● **Extracted entries**
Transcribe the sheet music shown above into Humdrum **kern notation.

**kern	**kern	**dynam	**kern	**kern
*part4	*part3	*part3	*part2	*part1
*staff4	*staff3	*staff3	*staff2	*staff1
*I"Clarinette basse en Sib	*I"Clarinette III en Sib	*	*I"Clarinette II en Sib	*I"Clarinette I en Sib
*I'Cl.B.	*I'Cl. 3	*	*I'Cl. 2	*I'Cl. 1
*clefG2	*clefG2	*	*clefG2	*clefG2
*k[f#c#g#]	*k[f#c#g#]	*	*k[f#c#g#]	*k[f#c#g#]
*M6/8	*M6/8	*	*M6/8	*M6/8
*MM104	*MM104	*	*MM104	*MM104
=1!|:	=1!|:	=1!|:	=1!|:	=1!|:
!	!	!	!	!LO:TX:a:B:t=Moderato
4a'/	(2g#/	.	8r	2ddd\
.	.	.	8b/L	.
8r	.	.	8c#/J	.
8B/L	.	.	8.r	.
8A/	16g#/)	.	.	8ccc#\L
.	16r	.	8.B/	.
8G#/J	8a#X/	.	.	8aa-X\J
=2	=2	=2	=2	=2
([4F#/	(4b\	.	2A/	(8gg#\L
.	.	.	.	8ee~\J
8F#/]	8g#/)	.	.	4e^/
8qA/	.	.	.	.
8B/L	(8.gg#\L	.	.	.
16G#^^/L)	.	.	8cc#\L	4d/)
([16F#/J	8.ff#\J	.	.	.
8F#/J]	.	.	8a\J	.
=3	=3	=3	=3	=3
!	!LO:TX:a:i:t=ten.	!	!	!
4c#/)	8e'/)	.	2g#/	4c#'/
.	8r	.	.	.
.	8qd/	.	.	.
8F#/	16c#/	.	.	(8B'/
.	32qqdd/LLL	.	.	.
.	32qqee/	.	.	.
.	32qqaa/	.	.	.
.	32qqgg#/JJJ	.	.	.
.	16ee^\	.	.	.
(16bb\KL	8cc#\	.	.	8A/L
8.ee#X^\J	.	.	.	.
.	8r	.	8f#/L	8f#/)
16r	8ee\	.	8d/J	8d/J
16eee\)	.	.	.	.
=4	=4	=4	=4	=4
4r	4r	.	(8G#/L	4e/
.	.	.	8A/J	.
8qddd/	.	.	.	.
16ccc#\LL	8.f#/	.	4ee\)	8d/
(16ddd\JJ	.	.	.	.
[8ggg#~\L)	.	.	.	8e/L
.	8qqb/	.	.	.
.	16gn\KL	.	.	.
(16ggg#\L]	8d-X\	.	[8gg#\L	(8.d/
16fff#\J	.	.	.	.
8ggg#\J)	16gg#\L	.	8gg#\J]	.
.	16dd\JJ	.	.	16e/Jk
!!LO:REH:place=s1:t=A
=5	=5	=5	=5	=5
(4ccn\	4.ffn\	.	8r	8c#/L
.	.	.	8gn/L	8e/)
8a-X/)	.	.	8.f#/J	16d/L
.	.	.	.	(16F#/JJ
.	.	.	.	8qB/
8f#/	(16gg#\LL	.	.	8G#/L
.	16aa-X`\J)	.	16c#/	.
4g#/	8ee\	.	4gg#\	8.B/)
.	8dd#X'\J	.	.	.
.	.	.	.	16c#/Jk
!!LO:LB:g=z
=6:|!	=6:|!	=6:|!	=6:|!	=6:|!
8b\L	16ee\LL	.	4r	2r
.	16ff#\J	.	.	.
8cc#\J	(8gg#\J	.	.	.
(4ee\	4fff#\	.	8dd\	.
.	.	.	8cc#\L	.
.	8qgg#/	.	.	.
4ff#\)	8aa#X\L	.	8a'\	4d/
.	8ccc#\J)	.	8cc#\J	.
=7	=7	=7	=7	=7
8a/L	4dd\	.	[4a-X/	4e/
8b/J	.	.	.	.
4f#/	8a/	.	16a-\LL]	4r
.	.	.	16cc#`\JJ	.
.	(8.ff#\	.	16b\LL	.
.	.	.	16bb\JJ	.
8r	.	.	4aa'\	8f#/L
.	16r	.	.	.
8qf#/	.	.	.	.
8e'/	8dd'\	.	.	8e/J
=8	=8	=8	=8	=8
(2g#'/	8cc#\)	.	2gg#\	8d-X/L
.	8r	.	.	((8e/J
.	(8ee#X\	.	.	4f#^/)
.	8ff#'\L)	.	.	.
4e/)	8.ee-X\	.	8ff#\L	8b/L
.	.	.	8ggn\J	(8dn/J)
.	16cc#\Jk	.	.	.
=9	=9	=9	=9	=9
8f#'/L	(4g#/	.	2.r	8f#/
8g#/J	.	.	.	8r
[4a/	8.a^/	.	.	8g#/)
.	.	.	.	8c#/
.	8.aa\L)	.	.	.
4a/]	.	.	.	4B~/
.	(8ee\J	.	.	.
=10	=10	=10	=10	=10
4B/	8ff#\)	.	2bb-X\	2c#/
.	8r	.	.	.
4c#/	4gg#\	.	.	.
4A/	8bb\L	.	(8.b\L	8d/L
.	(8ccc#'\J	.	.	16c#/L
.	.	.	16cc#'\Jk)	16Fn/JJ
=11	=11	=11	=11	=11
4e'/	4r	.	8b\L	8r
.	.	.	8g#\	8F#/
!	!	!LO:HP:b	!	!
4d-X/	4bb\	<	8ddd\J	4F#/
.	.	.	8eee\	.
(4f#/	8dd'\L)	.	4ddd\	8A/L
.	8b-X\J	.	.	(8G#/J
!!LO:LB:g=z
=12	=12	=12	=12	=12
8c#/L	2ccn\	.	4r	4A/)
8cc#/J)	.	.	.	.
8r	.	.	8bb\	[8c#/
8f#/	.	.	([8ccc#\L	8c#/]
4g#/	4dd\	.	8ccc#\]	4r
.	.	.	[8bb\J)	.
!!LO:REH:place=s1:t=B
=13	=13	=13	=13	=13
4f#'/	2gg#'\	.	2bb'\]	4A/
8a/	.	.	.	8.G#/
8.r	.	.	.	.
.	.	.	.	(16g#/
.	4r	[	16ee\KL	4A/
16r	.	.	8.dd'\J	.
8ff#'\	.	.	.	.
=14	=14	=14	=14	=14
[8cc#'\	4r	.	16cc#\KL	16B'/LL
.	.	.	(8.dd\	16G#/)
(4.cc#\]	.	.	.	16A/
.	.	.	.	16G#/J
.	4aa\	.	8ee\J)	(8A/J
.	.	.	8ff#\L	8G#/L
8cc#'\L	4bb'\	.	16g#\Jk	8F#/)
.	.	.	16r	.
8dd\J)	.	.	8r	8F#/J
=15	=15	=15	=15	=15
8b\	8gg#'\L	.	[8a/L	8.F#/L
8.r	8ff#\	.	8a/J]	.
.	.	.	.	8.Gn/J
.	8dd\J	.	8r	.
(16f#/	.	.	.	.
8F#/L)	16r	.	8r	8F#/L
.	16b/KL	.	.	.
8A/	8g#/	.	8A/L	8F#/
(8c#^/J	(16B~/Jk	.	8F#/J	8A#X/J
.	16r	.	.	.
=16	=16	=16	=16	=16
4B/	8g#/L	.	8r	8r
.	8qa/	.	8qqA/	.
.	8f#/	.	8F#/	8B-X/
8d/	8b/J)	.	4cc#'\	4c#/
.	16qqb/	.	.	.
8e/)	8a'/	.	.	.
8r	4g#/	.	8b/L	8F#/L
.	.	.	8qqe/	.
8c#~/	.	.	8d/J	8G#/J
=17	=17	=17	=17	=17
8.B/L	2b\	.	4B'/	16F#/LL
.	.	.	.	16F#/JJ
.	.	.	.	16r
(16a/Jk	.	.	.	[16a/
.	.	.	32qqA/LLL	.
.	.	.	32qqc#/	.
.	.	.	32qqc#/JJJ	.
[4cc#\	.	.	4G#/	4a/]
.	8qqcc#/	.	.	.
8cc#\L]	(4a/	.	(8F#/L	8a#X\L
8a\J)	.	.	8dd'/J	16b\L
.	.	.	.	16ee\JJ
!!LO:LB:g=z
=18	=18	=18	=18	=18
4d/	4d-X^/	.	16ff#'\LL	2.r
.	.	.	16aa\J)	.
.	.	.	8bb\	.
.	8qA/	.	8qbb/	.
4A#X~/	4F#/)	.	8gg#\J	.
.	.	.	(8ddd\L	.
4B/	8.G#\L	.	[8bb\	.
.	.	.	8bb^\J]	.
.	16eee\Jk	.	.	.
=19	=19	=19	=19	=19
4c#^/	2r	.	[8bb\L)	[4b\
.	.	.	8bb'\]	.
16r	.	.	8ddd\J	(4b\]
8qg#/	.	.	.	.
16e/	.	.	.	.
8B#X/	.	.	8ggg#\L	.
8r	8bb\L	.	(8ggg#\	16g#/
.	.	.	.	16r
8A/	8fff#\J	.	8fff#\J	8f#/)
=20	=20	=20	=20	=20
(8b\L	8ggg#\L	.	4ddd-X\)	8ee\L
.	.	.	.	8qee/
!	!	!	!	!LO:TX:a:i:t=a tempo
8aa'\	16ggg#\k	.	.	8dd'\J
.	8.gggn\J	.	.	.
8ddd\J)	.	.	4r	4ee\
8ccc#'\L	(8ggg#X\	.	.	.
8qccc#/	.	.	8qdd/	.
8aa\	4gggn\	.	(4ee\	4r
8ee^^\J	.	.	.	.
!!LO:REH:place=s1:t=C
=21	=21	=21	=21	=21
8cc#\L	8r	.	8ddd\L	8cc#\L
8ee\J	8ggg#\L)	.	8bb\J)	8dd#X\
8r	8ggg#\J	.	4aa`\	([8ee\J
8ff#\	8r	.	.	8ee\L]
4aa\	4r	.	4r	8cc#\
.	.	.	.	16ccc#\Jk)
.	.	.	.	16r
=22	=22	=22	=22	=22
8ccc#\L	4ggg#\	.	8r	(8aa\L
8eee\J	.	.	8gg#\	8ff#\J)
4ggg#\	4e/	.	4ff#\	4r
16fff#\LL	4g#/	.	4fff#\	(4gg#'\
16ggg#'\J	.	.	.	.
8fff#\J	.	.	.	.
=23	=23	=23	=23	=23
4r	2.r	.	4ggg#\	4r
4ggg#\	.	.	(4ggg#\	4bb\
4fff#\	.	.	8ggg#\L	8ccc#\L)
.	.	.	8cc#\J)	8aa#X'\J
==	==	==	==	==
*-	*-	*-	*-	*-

● **Your goal**
How many lines of the listing above contain the string "place"? Reply with the number only.

● **Answer to this exercise**
3